Task details: Could you output each line below precisely as it stands, without the images?

= Beginning of Section =

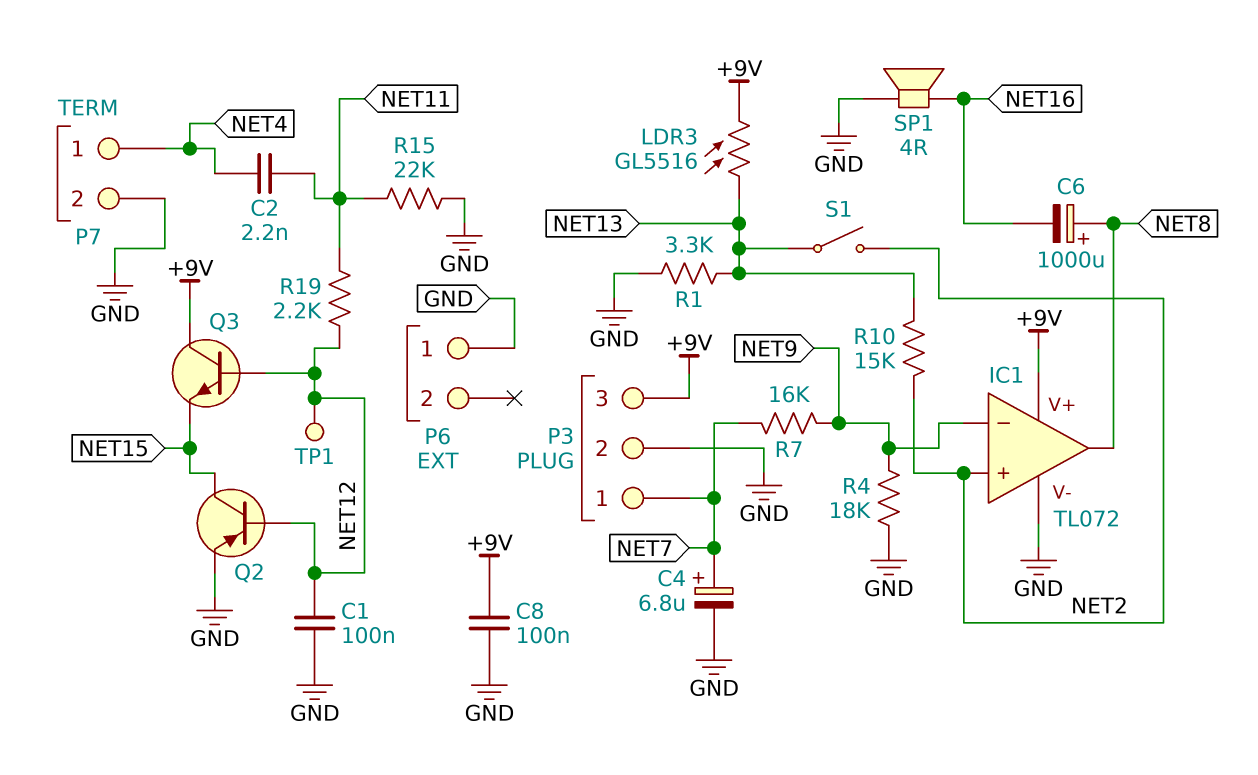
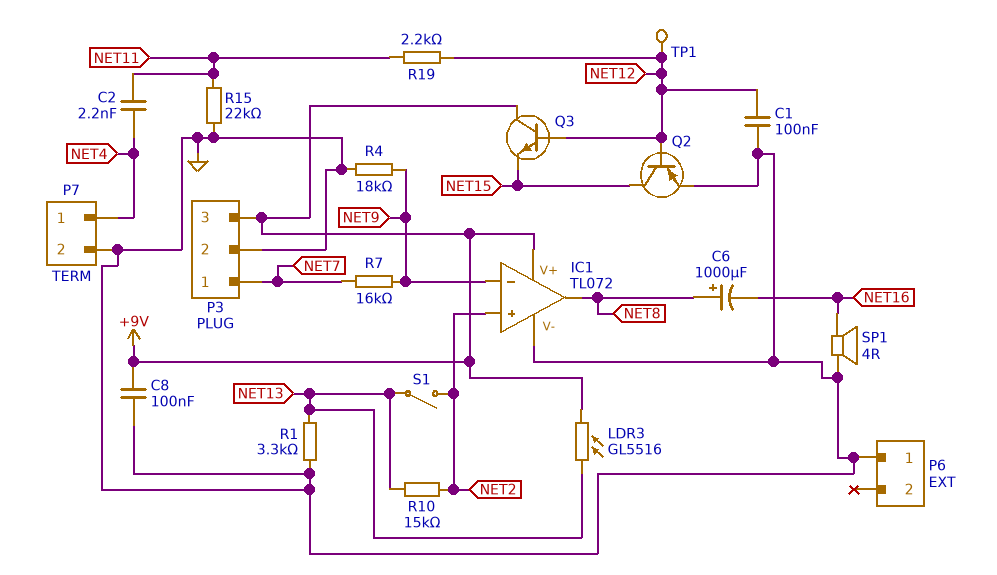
C4: 6.8uF (plus NET7, minus GND) -> none

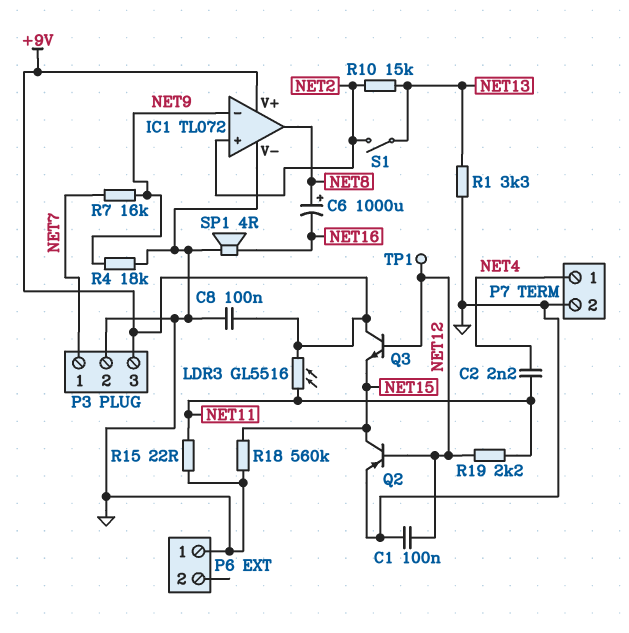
LDR3: GL5516 (+9V, NET13) -> GL5516 (+9V, NET11)
R15: 22k (GND, NET11) -> 22 (GND, NET11)
R18: none -> 560k (GND, NET15)

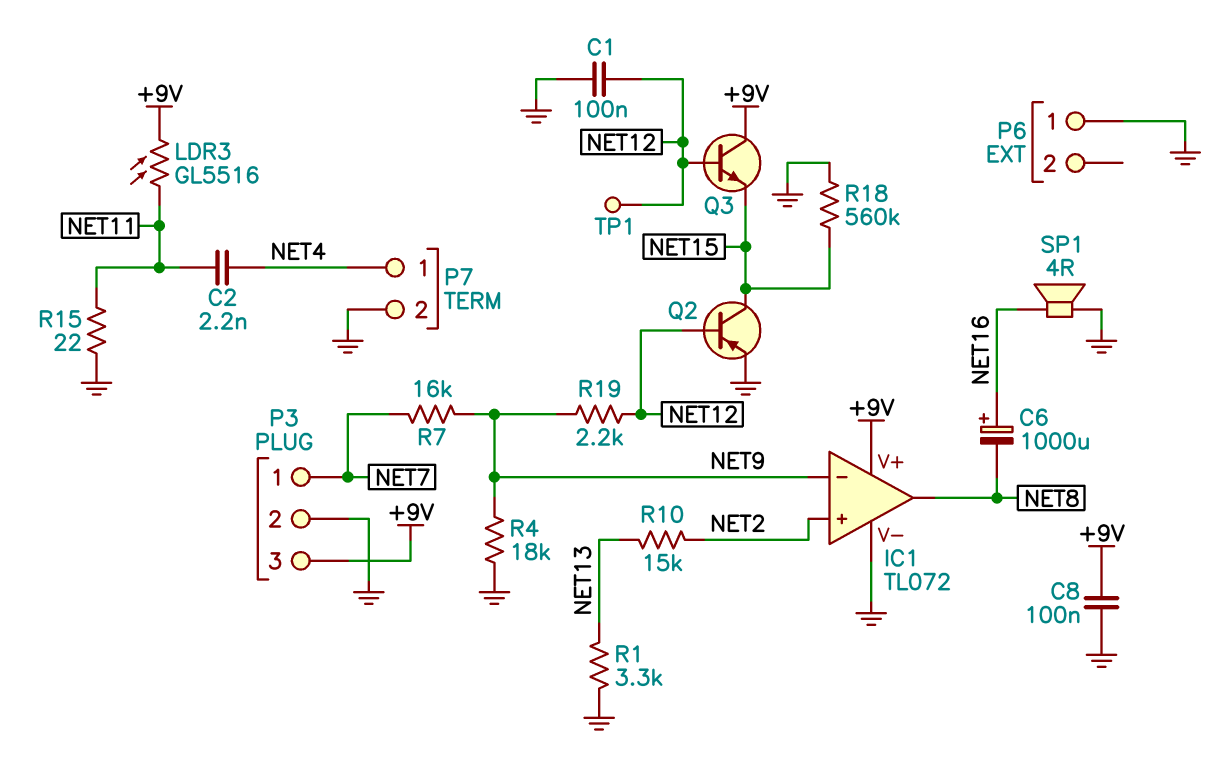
C6: 1000uF (plus NET8, minus NET16) -> 1000uF (plus NET16, minus NET8)
R19: 2.2k (NET11, NET12) -> 2.2k (NET9, NET12)
S1: switch (NET2, NET13) -> none

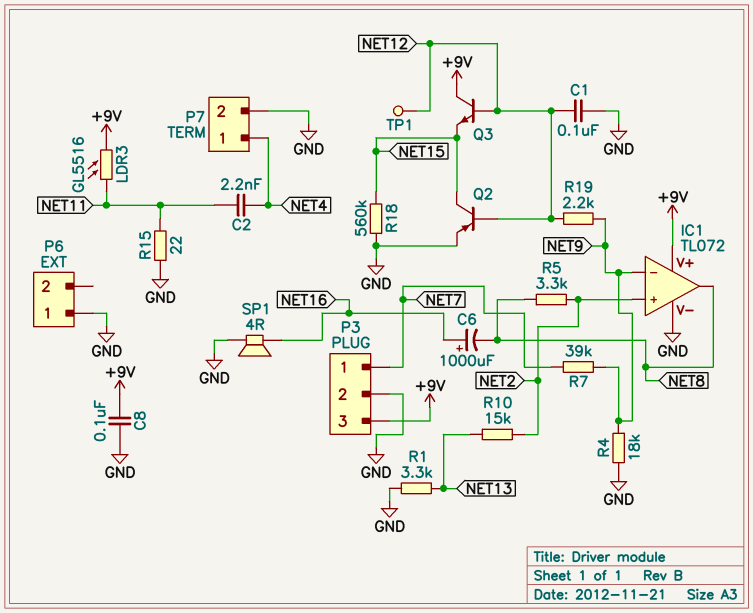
R5: none -> 3.3k (NET2, NET8)
R7: 16k (NET7, NET9) -> 39k (NET7, NET9)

= End of Section =

Solution to this task:
C4: 6.8uF (plus NET7, minus GND) -> none

LDR3: GL5516 (+9V, NET13) -> GL5516 (+9V, NET11)
R15: 22k (GND, NET11) -> 22 (GND, NET11)
R18: none -> 560k (GND, NET15)

C6: 1000uF (plus NET8, minus NET16) -> 1000uF (plus NET16, minus NET8)
R19: 2.2k (NET11, NET12) -> 2.2k (NET9, NET12)
S1: switch (NET2, NET13) -> none

R5: none -> 3.3k (NET2, NET8)
R7: 16k (NET7, NET9) -> 39k (NET7, NET9)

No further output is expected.